Task item: From the entries below, return only the lines starting at the one that contains "red cutting board: 6 -> 8" and ending at the one that contains "white spoon: 3 -> 2", exactly as they stand.

**** Data

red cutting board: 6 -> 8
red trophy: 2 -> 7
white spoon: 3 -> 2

********
**** Data

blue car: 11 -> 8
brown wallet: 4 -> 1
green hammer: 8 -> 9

********

The completed task:
red cutting board: 6 -> 8
red trophy: 2 -> 7
white spoon: 3 -> 2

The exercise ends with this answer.